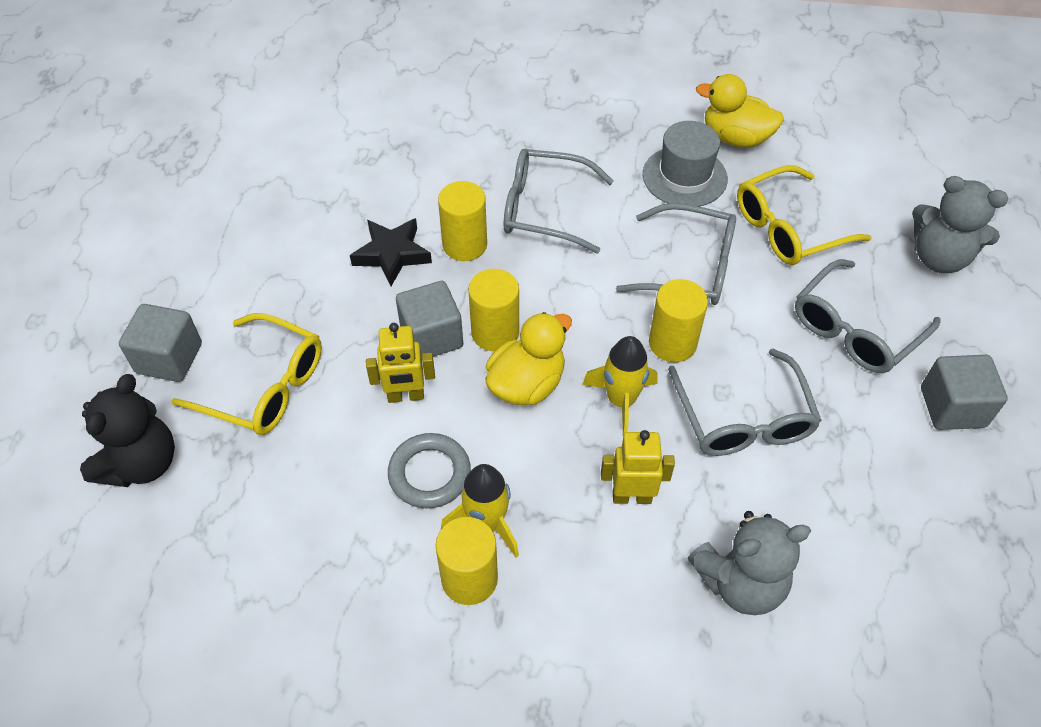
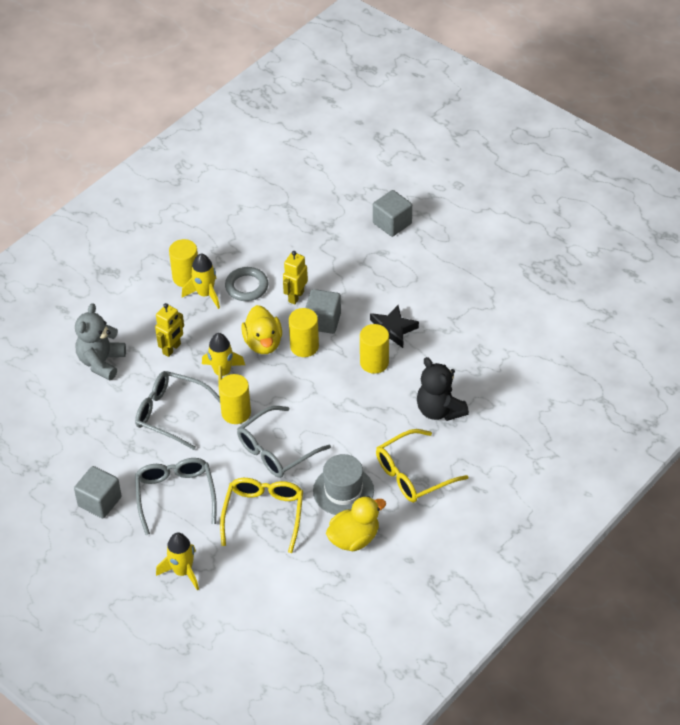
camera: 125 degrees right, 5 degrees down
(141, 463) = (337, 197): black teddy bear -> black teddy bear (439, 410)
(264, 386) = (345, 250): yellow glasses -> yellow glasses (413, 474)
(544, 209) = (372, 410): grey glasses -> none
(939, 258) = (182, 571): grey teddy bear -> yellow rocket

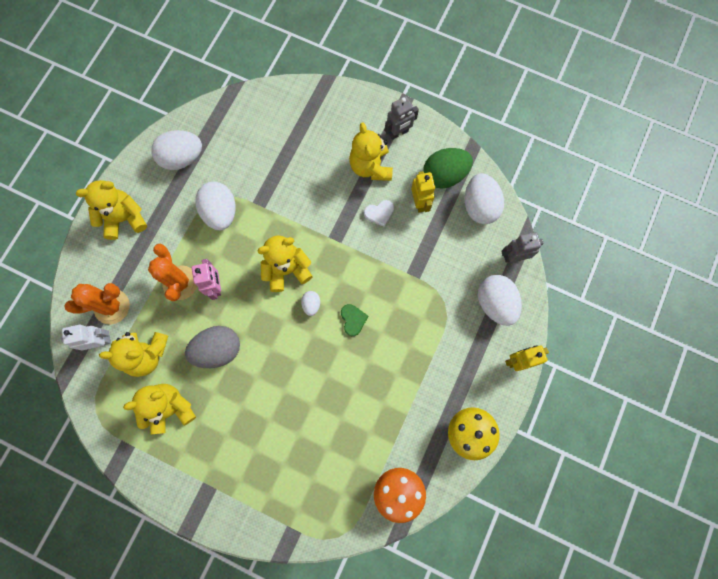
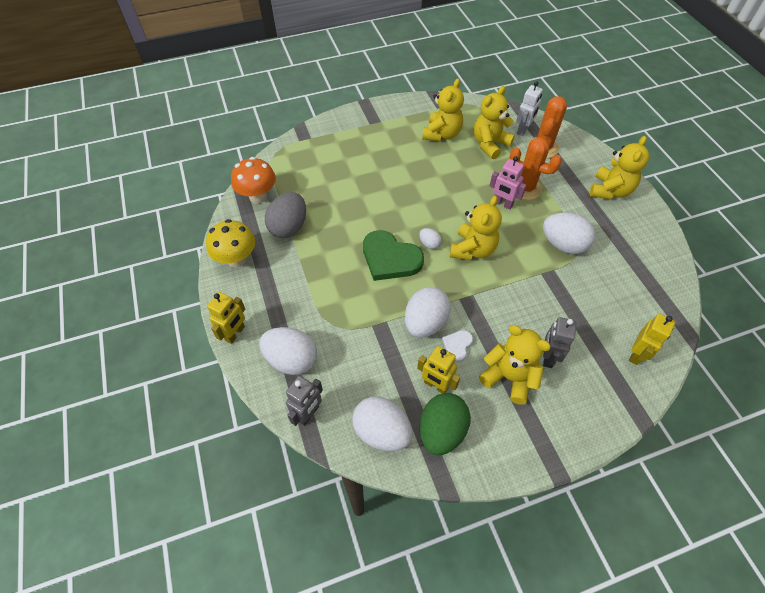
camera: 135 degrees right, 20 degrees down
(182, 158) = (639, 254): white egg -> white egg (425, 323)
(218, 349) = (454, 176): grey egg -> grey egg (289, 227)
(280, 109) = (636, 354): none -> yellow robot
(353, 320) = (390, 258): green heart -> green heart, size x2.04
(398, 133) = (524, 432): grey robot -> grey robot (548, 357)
-- -- --
Repeat the data word for word; drop the pictures.

RESULT OF THIS EXERCISE –
camera: 125 degrees right, 5 degrees down
(141, 463) = (337, 197): black teddy bear -> black teddy bear (439, 410)
(264, 386) = (345, 250): yellow glasses -> yellow glasses (413, 474)
(544, 209) = (372, 410): grey glasses -> none
(939, 258) = (182, 571): grey teddy bear -> yellow rocket

camera: 135 degrees right, 20 degrees down
(182, 158) = (639, 254): white egg -> white egg (425, 323)
(218, 349) = (454, 176): grey egg -> grey egg (289, 227)
(280, 109) = (636, 354): none -> yellow robot
(353, 320) = (390, 258): green heart -> green heart, size x2.04
(398, 133) = (524, 432): grey robot -> grey robot (548, 357)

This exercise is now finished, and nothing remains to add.